== PROMPT ==
For the listing below, give the number of lines that contain the word "zener" and no other text.

*** SUPPLIED DATA ***

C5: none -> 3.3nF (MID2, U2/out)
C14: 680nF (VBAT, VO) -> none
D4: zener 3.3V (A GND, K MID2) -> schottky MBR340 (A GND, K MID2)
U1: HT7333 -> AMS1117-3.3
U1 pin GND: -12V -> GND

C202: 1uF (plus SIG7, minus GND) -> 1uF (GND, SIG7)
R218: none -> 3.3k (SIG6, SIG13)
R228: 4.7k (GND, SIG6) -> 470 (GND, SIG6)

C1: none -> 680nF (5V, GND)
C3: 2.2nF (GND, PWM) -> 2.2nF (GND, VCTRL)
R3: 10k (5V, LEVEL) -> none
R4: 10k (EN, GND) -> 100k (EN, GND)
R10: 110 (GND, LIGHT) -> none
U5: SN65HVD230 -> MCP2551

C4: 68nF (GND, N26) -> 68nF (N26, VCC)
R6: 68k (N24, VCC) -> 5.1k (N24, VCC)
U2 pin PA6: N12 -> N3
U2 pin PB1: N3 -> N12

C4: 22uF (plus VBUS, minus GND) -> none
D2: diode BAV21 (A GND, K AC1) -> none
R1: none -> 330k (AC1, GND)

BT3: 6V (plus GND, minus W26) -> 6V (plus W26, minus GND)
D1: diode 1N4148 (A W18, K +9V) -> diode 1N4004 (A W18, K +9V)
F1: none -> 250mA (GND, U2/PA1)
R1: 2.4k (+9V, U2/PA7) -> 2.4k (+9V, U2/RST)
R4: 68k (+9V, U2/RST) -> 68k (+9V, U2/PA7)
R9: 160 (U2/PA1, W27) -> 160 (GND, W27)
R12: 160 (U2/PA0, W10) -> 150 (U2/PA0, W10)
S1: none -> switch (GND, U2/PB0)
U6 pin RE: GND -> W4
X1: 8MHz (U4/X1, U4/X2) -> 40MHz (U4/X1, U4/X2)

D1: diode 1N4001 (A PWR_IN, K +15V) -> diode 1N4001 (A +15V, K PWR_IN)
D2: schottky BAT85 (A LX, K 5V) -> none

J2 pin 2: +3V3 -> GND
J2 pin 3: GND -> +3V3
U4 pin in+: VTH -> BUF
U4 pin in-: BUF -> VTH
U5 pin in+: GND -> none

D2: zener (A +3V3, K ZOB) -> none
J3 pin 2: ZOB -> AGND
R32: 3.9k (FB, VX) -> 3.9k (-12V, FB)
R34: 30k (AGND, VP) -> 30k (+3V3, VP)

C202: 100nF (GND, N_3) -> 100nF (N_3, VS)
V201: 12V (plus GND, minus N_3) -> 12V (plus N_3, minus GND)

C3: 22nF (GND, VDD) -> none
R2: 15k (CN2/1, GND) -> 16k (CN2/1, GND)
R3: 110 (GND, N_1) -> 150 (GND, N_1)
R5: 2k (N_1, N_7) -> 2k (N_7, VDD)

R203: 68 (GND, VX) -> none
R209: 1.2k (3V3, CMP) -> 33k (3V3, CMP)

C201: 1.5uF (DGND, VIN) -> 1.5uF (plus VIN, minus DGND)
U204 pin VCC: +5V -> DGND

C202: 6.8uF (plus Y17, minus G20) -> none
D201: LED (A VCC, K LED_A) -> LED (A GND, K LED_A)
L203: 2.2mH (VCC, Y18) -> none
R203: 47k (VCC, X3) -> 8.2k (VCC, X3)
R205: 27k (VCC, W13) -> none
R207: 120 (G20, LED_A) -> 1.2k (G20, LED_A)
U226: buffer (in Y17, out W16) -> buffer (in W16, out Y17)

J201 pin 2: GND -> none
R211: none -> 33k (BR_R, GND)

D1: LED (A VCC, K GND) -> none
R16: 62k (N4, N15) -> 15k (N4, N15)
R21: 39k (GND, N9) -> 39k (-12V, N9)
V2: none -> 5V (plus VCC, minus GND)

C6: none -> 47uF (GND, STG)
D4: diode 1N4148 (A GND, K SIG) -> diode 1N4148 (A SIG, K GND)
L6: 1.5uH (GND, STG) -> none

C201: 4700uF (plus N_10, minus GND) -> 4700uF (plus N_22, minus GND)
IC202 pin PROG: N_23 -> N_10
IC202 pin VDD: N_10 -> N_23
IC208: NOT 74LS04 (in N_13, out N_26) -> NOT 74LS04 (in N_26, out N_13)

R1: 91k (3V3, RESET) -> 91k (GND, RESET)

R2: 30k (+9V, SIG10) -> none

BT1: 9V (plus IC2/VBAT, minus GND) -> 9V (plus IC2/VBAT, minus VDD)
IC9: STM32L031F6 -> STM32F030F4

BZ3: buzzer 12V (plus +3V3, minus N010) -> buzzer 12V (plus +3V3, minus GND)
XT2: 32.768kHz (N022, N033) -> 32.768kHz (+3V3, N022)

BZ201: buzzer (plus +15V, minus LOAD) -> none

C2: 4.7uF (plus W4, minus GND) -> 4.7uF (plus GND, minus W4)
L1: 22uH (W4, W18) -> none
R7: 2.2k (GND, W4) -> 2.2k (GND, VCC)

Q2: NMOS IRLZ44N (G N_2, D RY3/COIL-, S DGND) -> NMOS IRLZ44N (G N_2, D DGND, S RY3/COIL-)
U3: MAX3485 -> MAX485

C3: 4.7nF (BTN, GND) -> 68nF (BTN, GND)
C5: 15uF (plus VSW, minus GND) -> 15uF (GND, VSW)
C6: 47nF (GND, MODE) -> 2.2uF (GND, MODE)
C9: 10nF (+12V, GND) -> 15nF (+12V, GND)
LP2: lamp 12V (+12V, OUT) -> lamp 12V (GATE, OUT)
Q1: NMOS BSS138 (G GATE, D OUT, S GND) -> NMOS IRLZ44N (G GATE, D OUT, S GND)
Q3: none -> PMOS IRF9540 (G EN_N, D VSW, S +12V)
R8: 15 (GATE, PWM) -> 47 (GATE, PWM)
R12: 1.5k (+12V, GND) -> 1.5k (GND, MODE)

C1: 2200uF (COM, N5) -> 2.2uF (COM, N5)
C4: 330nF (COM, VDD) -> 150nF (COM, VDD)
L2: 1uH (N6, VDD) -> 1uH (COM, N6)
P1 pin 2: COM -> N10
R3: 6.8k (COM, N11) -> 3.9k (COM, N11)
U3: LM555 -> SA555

***

== ANSWER BOX ==
2